## REQUIRED ACTION
Only the records, repeated exactly, should make up the response.
** Opening SUPPLIED INFORMATION block **
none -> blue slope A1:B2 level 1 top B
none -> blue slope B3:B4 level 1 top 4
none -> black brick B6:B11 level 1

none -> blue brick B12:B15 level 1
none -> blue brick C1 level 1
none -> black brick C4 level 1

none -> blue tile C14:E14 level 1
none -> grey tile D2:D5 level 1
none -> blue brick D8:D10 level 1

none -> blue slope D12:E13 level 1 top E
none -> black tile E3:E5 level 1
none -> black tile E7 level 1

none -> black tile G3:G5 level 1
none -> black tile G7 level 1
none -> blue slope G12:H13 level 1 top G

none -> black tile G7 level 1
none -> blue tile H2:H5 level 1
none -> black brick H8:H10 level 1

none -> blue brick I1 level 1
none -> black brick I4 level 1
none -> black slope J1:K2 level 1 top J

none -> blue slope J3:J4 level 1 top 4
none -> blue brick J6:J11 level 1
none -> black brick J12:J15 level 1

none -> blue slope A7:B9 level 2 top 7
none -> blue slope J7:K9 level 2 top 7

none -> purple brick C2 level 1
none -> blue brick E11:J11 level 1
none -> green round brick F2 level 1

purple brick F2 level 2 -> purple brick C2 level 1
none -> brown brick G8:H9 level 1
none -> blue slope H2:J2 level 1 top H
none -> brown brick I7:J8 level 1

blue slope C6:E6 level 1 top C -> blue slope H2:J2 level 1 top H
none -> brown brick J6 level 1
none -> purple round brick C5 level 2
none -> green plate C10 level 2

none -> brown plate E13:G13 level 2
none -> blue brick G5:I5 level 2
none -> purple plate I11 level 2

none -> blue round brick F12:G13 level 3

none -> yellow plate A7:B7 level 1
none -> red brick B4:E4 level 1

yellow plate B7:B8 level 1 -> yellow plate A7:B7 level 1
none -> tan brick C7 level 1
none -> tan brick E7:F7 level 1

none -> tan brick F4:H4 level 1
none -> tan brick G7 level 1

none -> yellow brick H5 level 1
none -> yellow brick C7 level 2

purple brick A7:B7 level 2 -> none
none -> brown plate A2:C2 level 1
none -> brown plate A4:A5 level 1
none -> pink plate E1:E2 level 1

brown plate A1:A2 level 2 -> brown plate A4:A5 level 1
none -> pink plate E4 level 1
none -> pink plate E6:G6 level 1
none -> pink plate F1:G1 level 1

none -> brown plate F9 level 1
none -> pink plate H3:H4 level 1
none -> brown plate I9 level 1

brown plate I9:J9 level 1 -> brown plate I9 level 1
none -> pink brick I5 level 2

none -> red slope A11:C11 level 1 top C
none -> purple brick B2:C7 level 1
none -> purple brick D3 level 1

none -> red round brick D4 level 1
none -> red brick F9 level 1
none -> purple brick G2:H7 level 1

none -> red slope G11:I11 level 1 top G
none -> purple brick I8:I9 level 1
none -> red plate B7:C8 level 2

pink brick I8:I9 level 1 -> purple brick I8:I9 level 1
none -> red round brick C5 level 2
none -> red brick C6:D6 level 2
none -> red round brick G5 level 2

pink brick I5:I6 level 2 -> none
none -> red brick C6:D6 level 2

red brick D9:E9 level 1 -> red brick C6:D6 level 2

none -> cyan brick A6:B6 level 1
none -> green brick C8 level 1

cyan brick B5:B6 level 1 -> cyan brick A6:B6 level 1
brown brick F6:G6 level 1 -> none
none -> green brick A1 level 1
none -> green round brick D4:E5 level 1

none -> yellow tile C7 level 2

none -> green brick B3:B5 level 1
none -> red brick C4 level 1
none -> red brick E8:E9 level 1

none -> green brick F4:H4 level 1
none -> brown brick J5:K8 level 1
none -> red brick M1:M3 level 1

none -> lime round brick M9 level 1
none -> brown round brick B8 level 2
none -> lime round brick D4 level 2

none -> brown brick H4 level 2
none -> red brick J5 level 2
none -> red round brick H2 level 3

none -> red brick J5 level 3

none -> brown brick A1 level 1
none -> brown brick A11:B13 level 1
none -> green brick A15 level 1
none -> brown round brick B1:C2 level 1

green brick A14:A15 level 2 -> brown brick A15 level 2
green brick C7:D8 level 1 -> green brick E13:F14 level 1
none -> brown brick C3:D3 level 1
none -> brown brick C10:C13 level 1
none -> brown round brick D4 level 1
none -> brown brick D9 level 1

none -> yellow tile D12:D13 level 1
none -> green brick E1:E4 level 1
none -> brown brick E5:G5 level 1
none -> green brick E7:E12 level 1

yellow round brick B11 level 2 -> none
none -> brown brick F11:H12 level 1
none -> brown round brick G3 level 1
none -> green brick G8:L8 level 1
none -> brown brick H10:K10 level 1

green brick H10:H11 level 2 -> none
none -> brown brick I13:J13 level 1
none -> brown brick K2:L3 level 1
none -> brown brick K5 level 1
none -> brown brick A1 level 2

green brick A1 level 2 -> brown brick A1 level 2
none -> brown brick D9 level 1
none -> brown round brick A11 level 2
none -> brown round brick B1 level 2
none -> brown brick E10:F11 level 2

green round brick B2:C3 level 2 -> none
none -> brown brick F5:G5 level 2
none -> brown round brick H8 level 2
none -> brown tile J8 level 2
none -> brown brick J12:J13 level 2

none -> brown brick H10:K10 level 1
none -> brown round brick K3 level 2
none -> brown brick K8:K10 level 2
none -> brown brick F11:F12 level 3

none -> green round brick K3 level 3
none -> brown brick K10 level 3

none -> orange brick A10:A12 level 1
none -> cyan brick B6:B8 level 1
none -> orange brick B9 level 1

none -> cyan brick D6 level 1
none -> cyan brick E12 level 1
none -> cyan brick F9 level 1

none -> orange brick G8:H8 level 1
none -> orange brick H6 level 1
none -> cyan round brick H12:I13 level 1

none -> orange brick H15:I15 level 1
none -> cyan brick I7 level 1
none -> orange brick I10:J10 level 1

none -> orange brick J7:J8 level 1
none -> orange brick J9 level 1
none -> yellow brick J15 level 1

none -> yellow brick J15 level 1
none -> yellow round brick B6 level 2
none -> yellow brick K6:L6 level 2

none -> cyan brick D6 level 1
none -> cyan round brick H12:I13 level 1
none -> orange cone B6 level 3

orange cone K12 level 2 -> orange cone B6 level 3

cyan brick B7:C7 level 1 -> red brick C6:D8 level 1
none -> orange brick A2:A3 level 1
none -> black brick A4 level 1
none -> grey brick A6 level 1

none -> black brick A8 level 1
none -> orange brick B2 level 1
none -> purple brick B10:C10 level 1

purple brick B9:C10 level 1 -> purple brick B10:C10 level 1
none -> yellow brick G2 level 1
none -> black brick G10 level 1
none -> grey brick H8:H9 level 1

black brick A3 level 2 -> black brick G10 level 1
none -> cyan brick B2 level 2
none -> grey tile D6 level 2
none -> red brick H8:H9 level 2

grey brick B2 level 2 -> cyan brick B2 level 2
** Closing SUPPLIED INFORMATION block **
## SOLUTION TO THIS EXERCISE
none -> blue slope A1:B2 level 1 top B
none -> blue slope B3:B4 level 1 top 4
none -> black brick B6:B11 level 1

none -> blue brick B12:B15 level 1
none -> blue brick C1 level 1
none -> black brick C4 level 1

none -> blue tile C14:E14 level 1
none -> grey tile D2:D5 level 1
none -> blue brick D8:D10 level 1

none -> blue slope D12:E13 level 1 top E
none -> black tile E3:E5 level 1
none -> black tile E7 level 1

none -> black tile G3:G5 level 1
none -> black tile G7 level 1
none -> blue slope G12:H13 level 1 top G

none -> black tile G7 level 1
none -> blue tile H2:H5 level 1
none -> black brick H8:H10 level 1

none -> blue brick I1 level 1
none -> black brick I4 level 1
none -> black slope J1:K2 level 1 top J

none -> blue slope J3:J4 level 1 top 4
none -> blue brick J6:J11 level 1
none -> black brick J12:J15 level 1

none -> blue slope A7:B9 level 2 top 7
none -> blue slope J7:K9 level 2 top 7

none -> purple brick C2 level 1
none -> blue brick E11:J11 level 1
none -> green round brick F2 level 1

purple brick F2 level 2 -> purple brick C2 level 1
none -> brown brick G8:H9 level 1
none -> blue slope H2:J2 level 1 top H
none -> brown brick I7:J8 level 1

blue slope C6:E6 level 1 top C -> blue slope H2:J2 level 1 top H
none -> brown brick J6 level 1
none -> purple round brick C5 level 2
none -> green plate C10 level 2

none -> brown plate E13:G13 level 2
none -> blue brick G5:I5 level 2
none -> purple plate I11 level 2

none -> blue round brick F12:G13 level 3

none -> yellow plate A7:B7 level 1
none -> red brick B4:E4 level 1

yellow plate B7:B8 level 1 -> yellow plate A7:B7 level 1
none -> tan brick C7 level 1
none -> tan brick E7:F7 level 1

none -> tan brick F4:H4 level 1
none -> tan brick G7 level 1

none -> yellow brick H5 level 1
none -> yellow brick C7 level 2

purple brick A7:B7 level 2 -> none
none -> brown plate A2:C2 level 1
none -> brown plate A4:A5 level 1
none -> pink plate E1:E2 level 1

brown plate A1:A2 level 2 -> brown plate A4:A5 level 1
none -> pink plate E4 level 1
none -> pink plate E6:G6 level 1
none -> pink plate F1:G1 level 1

none -> brown plate F9 level 1
none -> pink plate H3:H4 level 1
none -> brown plate I9 level 1

brown plate I9:J9 level 1 -> brown plate I9 level 1
none -> pink brick I5 level 2

none -> red slope A11:C11 level 1 top C
none -> purple brick B2:C7 level 1
none -> purple brick D3 level 1

none -> red round brick D4 level 1
none -> red brick F9 level 1
none -> purple brick G2:H7 level 1

none -> red slope G11:I11 level 1 top G
none -> purple brick I8:I9 level 1
none -> red plate B7:C8 level 2

pink brick I8:I9 level 1 -> purple brick I8:I9 level 1
none -> red round brick C5 level 2
none -> red brick C6:D6 level 2
none -> red round brick G5 level 2

pink brick I5:I6 level 2 -> none
none -> red brick C6:D6 level 2

red brick D9:E9 level 1 -> red brick C6:D6 level 2

none -> cyan brick A6:B6 level 1
none -> green brick C8 level 1

cyan brick B5:B6 level 1 -> cyan brick A6:B6 level 1
brown brick F6:G6 level 1 -> none
none -> green brick A1 level 1
none -> green round brick D4:E5 level 1

none -> yellow tile C7 level 2

none -> green brick B3:B5 level 1
none -> red brick C4 level 1
none -> red brick E8:E9 level 1

none -> green brick F4:H4 level 1
none -> brown brick J5:K8 level 1
none -> red brick M1:M3 level 1

none -> lime round brick M9 level 1
none -> brown round brick B8 level 2
none -> lime round brick D4 level 2

none -> brown brick H4 level 2
none -> red brick J5 level 2
none -> red round brick H2 level 3

none -> red brick J5 level 3

none -> brown brick A1 level 1
none -> brown brick A11:B13 level 1
none -> green brick A15 level 1
none -> brown round brick B1:C2 level 1

green brick A14:A15 level 2 -> brown brick A15 level 2
green brick C7:D8 level 1 -> green brick E13:F14 level 1
none -> brown brick C3:D3 level 1
none -> brown brick C10:C13 level 1
none -> brown round brick D4 level 1
none -> brown brick D9 level 1

none -> yellow tile D12:D13 level 1
none -> green brick E1:E4 level 1
none -> brown brick E5:G5 level 1
none -> green brick E7:E12 level 1

yellow round brick B11 level 2 -> none
none -> brown brick F11:H12 level 1
none -> brown round brick G3 level 1
none -> green brick G8:L8 level 1
none -> brown brick H10:K10 level 1

green brick H10:H11 level 2 -> none
none -> brown brick I13:J13 level 1
none -> brown brick K2:L3 level 1
none -> brown brick K5 level 1
none -> brown brick A1 level 2

green brick A1 level 2 -> brown brick A1 level 2
none -> brown brick D9 level 1
none -> brown round brick A11 level 2
none -> brown round brick B1 level 2
none -> brown brick E10:F11 level 2

green round brick B2:C3 level 2 -> none
none -> brown brick F5:G5 level 2
none -> brown round brick H8 level 2
none -> brown tile J8 level 2
none -> brown brick J12:J13 level 2

none -> brown brick H10:K10 level 1
none -> brown round brick K3 level 2
none -> brown brick K8:K10 level 2
none -> brown brick F11:F12 level 3

none -> green round brick K3 level 3
none -> brown brick K10 level 3

none -> orange brick A10:A12 level 1
none -> cyan brick B6:B8 level 1
none -> orange brick B9 level 1

none -> cyan brick D6 level 1
none -> cyan brick E12 level 1
none -> cyan brick F9 level 1

none -> orange brick G8:H8 level 1
none -> orange brick H6 level 1
none -> cyan round brick H12:I13 level 1

none -> orange brick H15:I15 level 1
none -> cyan brick I7 level 1
none -> orange brick I10:J10 level 1

none -> orange brick J7:J8 level 1
none -> orange brick J9 level 1
none -> yellow brick J15 level 1

none -> yellow brick J15 level 1
none -> yellow round brick B6 level 2
none -> yellow brick K6:L6 level 2

none -> cyan brick D6 level 1
none -> cyan round brick H12:I13 level 1
none -> orange cone B6 level 3

orange cone K12 level 2 -> orange cone B6 level 3

cyan brick B7:C7 level 1 -> red brick C6:D8 level 1
none -> orange brick A2:A3 level 1
none -> black brick A4 level 1
none -> grey brick A6 level 1

none -> black brick A8 level 1
none -> orange brick B2 level 1
none -> purple brick B10:C10 level 1

purple brick B9:C10 level 1 -> purple brick B10:C10 level 1
none -> yellow brick G2 level 1
none -> black brick G10 level 1
none -> grey brick H8:H9 level 1

black brick A3 level 2 -> black brick G10 level 1
none -> cyan brick B2 level 2
none -> grey tile D6 level 2
none -> red brick H8:H9 level 2

grey brick B2 level 2 -> cyan brick B2 level 2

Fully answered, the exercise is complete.